## Task
Lines with the word "button" are the ones wanted. Copy each of them from the entries below.

## Input material

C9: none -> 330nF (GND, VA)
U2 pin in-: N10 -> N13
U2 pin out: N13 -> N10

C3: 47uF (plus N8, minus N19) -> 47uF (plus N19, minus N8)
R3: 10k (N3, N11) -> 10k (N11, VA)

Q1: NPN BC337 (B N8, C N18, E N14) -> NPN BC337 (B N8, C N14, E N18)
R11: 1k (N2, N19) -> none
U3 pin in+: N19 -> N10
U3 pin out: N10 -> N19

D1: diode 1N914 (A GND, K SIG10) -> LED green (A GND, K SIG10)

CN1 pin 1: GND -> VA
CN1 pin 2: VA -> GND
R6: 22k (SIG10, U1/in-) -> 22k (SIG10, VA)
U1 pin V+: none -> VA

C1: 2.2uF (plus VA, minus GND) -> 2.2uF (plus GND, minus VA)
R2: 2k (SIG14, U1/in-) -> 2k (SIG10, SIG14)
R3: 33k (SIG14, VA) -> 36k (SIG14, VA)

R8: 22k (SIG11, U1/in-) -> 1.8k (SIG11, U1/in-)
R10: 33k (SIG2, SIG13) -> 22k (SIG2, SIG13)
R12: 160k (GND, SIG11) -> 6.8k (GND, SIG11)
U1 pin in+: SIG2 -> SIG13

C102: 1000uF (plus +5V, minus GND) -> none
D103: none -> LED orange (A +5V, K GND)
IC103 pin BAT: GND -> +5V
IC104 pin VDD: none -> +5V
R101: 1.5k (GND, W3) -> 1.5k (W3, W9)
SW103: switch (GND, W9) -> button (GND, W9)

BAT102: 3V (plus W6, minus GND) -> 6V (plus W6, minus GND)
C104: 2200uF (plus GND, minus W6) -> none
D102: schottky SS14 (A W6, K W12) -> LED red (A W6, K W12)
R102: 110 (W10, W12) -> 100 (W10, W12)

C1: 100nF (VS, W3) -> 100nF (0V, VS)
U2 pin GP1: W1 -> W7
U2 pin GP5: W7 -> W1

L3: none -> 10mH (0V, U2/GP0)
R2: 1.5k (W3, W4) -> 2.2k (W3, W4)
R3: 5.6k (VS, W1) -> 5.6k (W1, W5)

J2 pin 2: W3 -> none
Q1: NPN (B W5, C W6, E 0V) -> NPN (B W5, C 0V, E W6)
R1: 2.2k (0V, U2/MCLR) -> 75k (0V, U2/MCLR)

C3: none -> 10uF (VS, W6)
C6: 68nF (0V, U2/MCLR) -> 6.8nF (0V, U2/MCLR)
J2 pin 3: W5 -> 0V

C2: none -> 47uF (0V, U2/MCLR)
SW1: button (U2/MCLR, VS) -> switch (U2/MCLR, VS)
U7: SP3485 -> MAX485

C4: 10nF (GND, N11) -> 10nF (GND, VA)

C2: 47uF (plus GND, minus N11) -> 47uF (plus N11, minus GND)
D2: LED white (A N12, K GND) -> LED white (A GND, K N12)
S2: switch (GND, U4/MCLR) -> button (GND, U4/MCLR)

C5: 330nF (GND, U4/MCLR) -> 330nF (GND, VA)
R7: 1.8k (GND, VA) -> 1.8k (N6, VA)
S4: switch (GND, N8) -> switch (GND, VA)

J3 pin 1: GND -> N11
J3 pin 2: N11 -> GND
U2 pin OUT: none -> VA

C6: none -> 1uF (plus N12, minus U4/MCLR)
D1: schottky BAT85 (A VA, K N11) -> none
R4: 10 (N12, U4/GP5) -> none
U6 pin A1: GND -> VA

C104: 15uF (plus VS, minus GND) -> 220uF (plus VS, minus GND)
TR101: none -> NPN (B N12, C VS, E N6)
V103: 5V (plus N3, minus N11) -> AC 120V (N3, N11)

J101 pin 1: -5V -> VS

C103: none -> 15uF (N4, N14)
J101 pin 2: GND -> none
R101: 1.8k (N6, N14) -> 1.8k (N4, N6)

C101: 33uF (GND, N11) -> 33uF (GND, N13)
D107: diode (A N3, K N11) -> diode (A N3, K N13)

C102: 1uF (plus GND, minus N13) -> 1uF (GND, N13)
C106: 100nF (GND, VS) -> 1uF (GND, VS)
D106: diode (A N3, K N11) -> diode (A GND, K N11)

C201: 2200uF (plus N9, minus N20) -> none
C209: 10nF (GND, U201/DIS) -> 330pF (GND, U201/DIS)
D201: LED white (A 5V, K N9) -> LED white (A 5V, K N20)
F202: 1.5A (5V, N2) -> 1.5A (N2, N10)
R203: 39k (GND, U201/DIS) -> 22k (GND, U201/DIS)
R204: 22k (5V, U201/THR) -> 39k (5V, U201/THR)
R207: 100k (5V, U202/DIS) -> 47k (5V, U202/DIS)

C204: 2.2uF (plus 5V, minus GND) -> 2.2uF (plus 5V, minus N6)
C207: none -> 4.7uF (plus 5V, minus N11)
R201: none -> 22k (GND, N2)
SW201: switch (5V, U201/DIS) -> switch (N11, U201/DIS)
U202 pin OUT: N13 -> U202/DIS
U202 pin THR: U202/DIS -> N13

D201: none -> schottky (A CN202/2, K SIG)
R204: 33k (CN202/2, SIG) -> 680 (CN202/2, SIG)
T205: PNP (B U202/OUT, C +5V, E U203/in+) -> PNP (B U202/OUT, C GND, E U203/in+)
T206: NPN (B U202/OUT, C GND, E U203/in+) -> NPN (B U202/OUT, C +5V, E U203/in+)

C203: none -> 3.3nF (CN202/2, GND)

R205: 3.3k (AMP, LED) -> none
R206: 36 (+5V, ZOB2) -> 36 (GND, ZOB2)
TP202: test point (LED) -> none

## Response to the exercise
SW103: switch (GND, W9) -> button (GND, W9)
SW1: button (U2/MCLR, VS) -> switch (U2/MCLR, VS)
S2: switch (GND, U4/MCLR) -> button (GND, U4/MCLR)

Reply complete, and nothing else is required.